## What is being asked
Your reply should be an exact copy of the lines from the one that holds "AUDIO pin TX: 5 -> 10" to the end of the data below.

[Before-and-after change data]
++++++++++

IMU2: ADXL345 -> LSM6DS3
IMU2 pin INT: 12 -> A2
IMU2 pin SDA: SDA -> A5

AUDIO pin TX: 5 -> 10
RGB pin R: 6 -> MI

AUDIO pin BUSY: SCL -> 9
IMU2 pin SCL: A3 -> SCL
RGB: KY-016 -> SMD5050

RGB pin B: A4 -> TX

++++++++++

## Answer to this task
AUDIO pin TX: 5 -> 10
RGB pin R: 6 -> MI

AUDIO pin BUSY: SCL -> 9
IMU2 pin SCL: A3 -> SCL
RGB: KY-016 -> SMD5050

RGB pin B: A4 -> TX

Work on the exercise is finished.